What this task involves:
Lines below that include the word "plate" should each be copied.

Material shown:
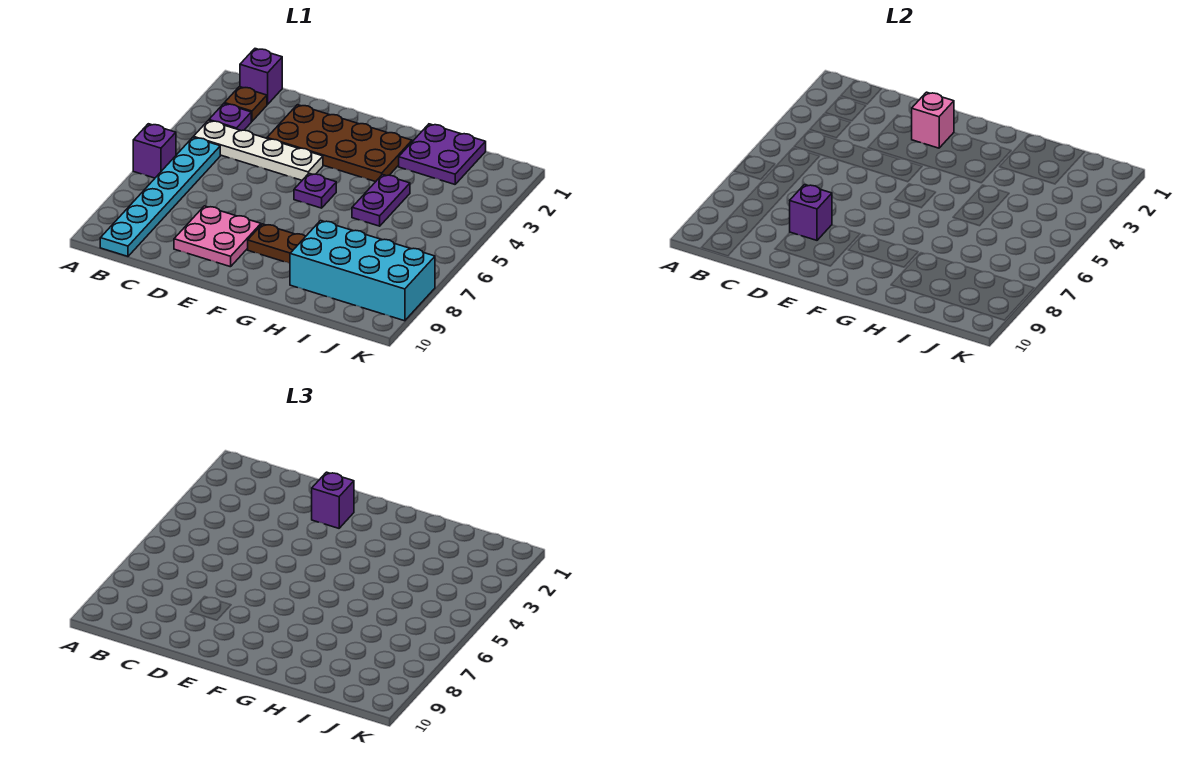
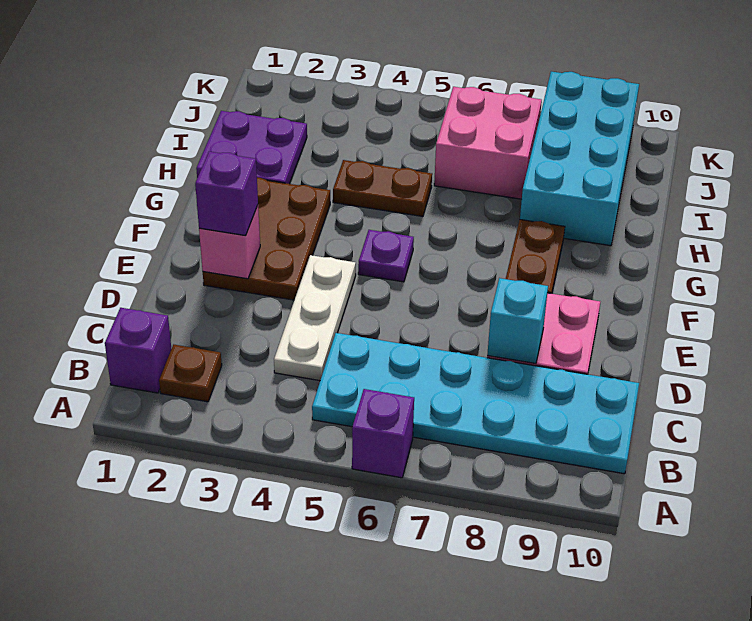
purple 1x1 plate [209,104,251,131] -> none
white 1x4 plate [194,120,323,180] -> white 1x3 plate [274,255,356,381]
cyan 1x6 plate [100,137,220,256] -> cyan 2x6 plate [312,333,639,474]
brown 2x4 plate [267,105,412,182] -> brown 2x3 plate [203,178,330,300]
purple 1x1 brick [790,185,832,240] -> cyan 1x1 brick [487,278,548,363]
purple 1x2 plate [352,175,410,226] -> brown 1x2 plate [333,160,432,216]
none -> pink 2x2 brick [434,87,542,199]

Solution to this problem:
purple 1x1 plate [209,104,251,131] -> none
white 1x4 plate [194,120,323,180] -> white 1x3 plate [274,255,356,381]
cyan 1x6 plate [100,137,220,256] -> cyan 2x6 plate [312,333,639,474]
brown 2x4 plate [267,105,412,182] -> brown 2x3 plate [203,178,330,300]
purple 1x2 plate [352,175,410,226] -> brown 1x2 plate [333,160,432,216]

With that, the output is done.